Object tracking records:
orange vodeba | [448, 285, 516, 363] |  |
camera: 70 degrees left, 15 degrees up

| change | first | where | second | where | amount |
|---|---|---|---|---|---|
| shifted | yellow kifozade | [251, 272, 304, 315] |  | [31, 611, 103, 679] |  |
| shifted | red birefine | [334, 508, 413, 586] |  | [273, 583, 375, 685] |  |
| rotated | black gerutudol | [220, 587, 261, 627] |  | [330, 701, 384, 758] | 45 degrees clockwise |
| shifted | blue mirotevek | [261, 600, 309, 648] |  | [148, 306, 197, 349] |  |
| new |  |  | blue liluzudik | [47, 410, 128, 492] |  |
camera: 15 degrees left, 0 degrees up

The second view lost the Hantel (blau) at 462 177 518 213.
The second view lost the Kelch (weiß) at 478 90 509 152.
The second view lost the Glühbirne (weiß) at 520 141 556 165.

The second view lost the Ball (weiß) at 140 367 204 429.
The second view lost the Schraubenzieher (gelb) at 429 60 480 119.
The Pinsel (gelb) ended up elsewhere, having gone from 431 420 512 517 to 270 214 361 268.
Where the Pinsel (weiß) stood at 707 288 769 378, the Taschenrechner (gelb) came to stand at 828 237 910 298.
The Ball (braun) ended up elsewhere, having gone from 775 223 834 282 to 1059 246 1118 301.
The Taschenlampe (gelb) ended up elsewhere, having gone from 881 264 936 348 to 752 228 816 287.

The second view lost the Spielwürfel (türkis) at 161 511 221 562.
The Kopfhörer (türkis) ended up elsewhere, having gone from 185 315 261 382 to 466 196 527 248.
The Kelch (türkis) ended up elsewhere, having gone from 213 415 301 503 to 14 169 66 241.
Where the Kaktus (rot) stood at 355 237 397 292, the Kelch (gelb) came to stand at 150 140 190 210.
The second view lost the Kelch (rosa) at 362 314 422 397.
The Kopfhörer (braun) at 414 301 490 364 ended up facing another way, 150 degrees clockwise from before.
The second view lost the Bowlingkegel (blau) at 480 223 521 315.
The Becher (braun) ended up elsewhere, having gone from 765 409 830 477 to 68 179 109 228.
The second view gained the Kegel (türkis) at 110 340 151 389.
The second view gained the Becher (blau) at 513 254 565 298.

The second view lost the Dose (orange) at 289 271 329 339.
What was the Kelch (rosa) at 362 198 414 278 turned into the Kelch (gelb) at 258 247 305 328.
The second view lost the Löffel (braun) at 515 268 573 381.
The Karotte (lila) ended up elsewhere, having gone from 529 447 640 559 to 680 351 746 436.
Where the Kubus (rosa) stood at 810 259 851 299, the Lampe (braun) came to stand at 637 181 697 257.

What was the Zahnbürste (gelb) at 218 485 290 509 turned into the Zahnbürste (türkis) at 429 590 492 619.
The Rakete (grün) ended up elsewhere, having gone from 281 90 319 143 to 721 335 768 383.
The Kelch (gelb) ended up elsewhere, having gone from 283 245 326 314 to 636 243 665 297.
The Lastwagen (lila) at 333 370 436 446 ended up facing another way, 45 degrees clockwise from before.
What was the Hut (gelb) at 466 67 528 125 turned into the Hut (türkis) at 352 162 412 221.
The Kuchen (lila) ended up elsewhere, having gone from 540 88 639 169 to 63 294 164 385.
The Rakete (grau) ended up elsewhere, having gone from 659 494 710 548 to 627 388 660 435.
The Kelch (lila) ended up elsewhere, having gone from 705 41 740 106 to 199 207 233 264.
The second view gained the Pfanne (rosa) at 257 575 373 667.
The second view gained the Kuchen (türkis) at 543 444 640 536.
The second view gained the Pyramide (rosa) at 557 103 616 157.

**What the exercise asks**
Set down each entry exactly as it appears above.

**Task answer**
orange vodeba | [448, 285, 516, 363] |  |
camera: 70 degrees left, 15 degrees up

| change | first | where | second | where | amount |
|---|---|---|---|---|---|
| shifted | yellow kifozade | [251, 272, 304, 315] |  | [31, 611, 103, 679] |  |
| shifted | red birefine | [334, 508, 413, 586] |  | [273, 583, 375, 685] |  |
| rotated | black gerutudol | [220, 587, 261, 627] |  | [330, 701, 384, 758] | 45 degrees clockwise |
| shifted | blue mirotevek | [261, 600, 309, 648] |  | [148, 306, 197, 349] |  |
| new |  |  | blue liluzudik | [47, 410, 128, 492] |  |
camera: 15 degrees left, 0 degrees up

The second view lost the Hantel (blau) at 462 177 518 213.
The second view lost the Kelch (weiß) at 478 90 509 152.
The second view lost the Glühbirne (weiß) at 520 141 556 165.

The second view lost the Ball (weiß) at 140 367 204 429.
The second view lost the Schraubenzieher (gelb) at 429 60 480 119.
The Pinsel (gelb) ended up elsewhere, having gone from 431 420 512 517 to 270 214 361 268.
Where the Pinsel (weiß) stood at 707 288 769 378, the Taschenrechner (gelb) came to stand at 828 237 910 298.
The Ball (braun) ended up elsewhere, having gone from 775 223 834 282 to 1059 246 1118 301.
The Taschenlampe (gelb) ended up elsewhere, having gone from 881 264 936 348 to 752 228 816 287.

The second view lost the Spielwürfel (türkis) at 161 511 221 562.
The Kopfhörer (türkis) ended up elsewhere, having gone from 185 315 261 382 to 466 196 527 248.
The Kelch (türkis) ended up elsewhere, having gone from 213 415 301 503 to 14 169 66 241.
Where the Kaktus (rot) stood at 355 237 397 292, the Kelch (gelb) came to stand at 150 140 190 210.
The second view lost the Kelch (rosa) at 362 314 422 397.
The Kopfhörer (braun) at 414 301 490 364 ended up facing another way, 150 degrees clockwise from before.
The second view lost the Bowlingkegel (blau) at 480 223 521 315.
The Becher (braun) ended up elsewhere, having gone from 765 409 830 477 to 68 179 109 228.
The second view gained the Kegel (türkis) at 110 340 151 389.
The second view gained the Becher (blau) at 513 254 565 298.

The second view lost the Dose (orange) at 289 271 329 339.
What was the Kelch (rosa) at 362 198 414 278 turned into the Kelch (gelb) at 258 247 305 328.
The second view lost the Löffel (braun) at 515 268 573 381.
The Karotte (lila) ended up elsewhere, having gone from 529 447 640 559 to 680 351 746 436.
Where the Kubus (rosa) stood at 810 259 851 299, the Lampe (braun) came to stand at 637 181 697 257.

What was the Zahnbürste (gelb) at 218 485 290 509 turned into the Zahnbürste (türkis) at 429 590 492 619.
The Rakete (grün) ended up elsewhere, having gone from 281 90 319 143 to 721 335 768 383.
The Kelch (gelb) ended up elsewhere, having gone from 283 245 326 314 to 636 243 665 297.
The Lastwagen (lila) at 333 370 436 446 ended up facing another way, 45 degrees clockwise from before.
What was the Hut (gelb) at 466 67 528 125 turned into the Hut (türkis) at 352 162 412 221.
The Kuchen (lila) ended up elsewhere, having gone from 540 88 639 169 to 63 294 164 385.
The Rakete (grau) ended up elsewhere, having gone from 659 494 710 548 to 627 388 660 435.
The Kelch (lila) ended up elsewhere, having gone from 705 41 740 106 to 199 207 233 264.
The second view gained the Pfanne (rosa) at 257 575 373 667.
The second view gained the Kuchen (türkis) at 543 444 640 536.
The second view gained the Pyramide (rosa) at 557 103 616 157.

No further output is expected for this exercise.